> [What you have to do] Write out exactly the lines below that run from the one containing "Q4: PNP TIP127" through the one containing "R13: 470 (SIG4, SIG10) -> 2k (SIG4, SIG10)", both included, with no other lines.

━━━ Supplied records

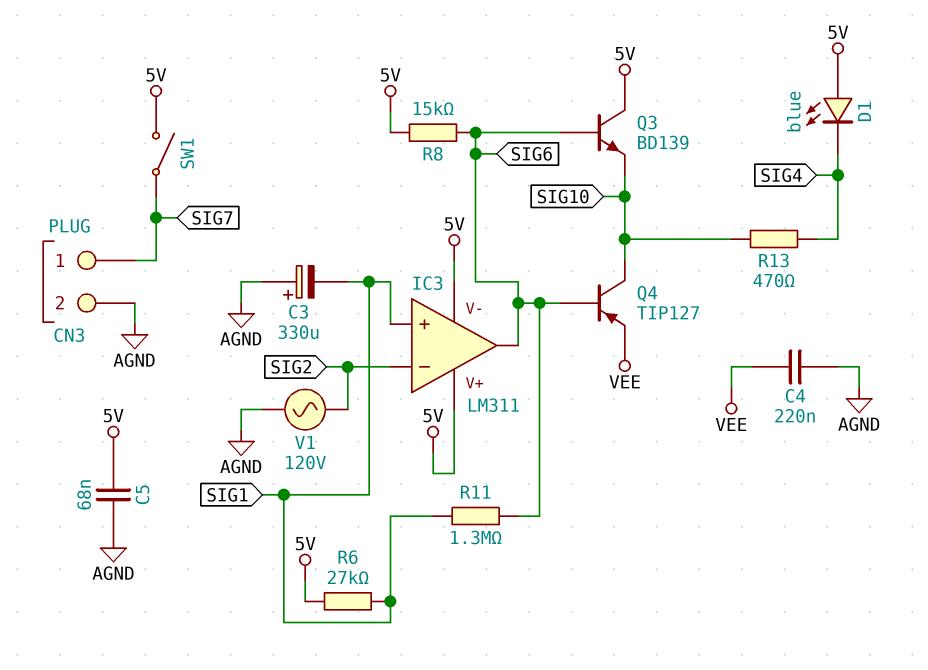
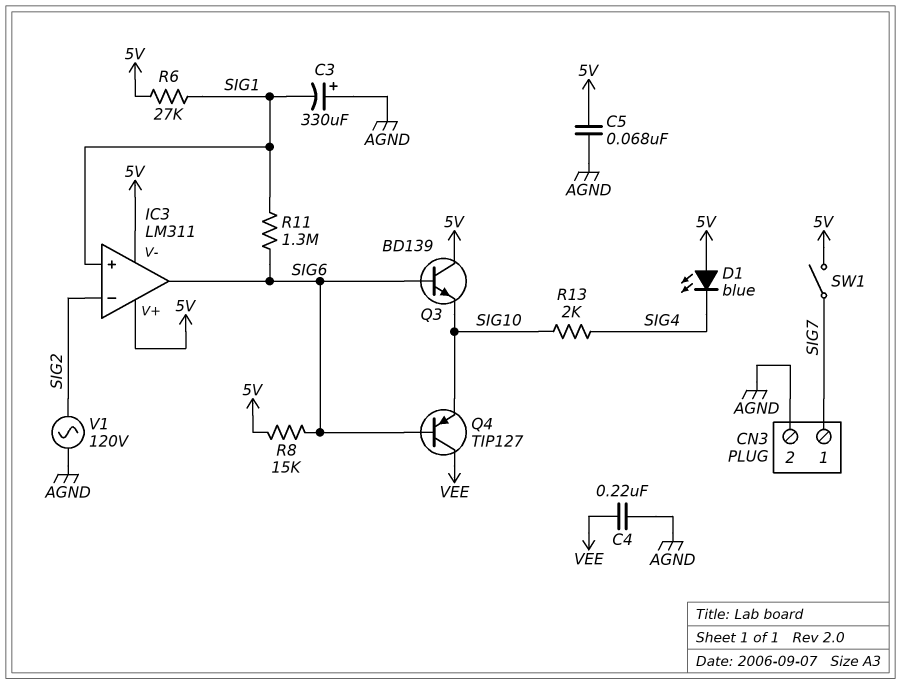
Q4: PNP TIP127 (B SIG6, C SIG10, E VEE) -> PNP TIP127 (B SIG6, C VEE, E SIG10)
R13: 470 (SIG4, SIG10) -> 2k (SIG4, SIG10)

━━━━━━
━━━ Supplied records

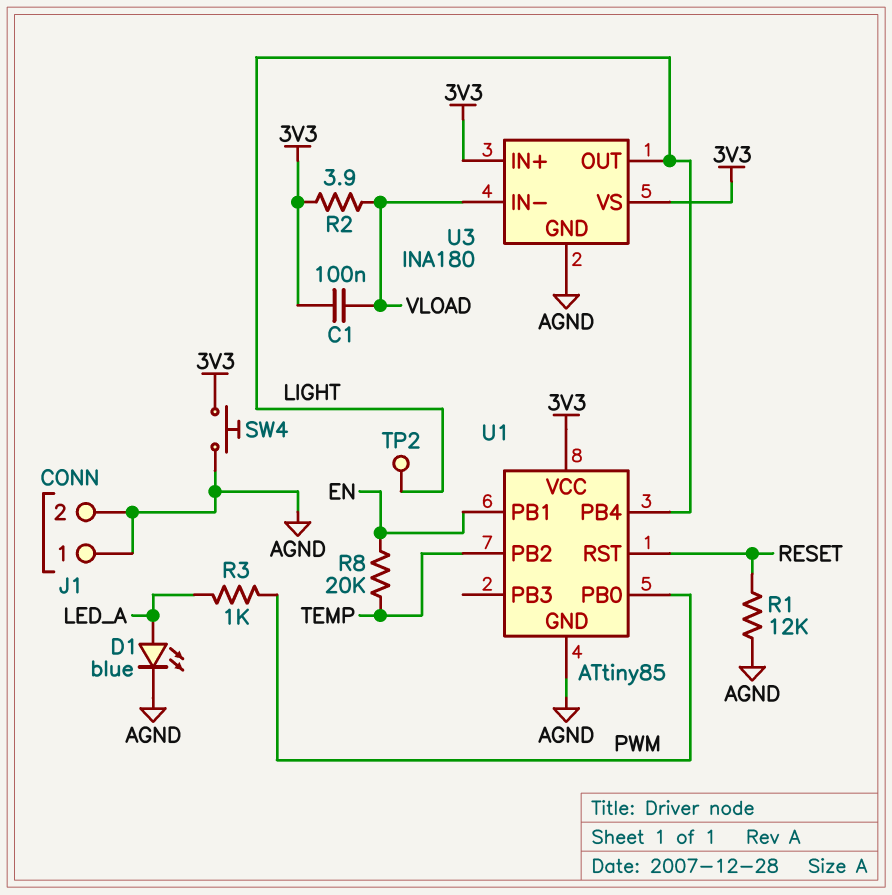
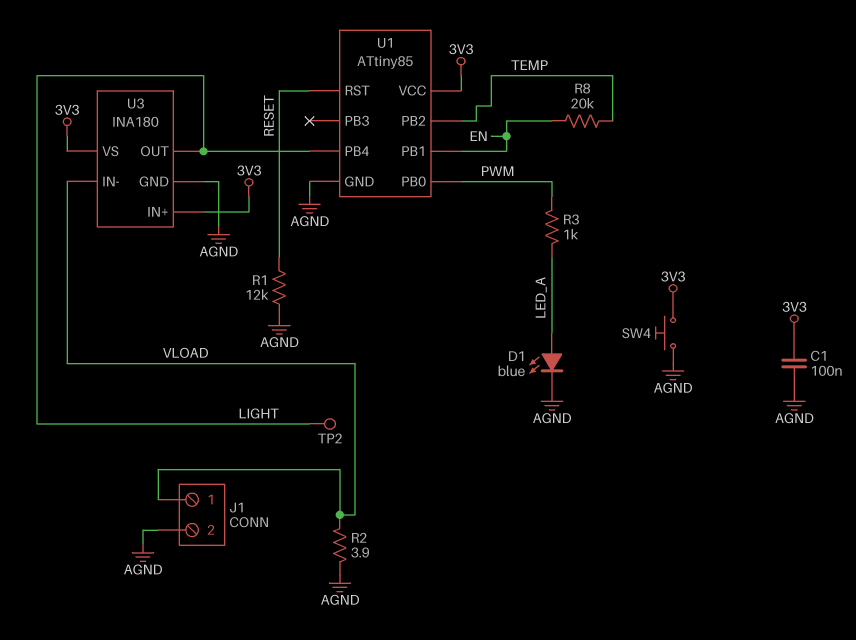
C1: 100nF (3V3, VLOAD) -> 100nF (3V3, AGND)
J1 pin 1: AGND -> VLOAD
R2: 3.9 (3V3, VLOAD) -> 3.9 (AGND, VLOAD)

━━━━━━

> [Problem solution]
Q4: PNP TIP127 (B SIG6, C SIG10, E VEE) -> PNP TIP127 (B SIG6, C VEE, E SIG10)
R13: 470 (SIG4, SIG10) -> 2k (SIG4, SIG10)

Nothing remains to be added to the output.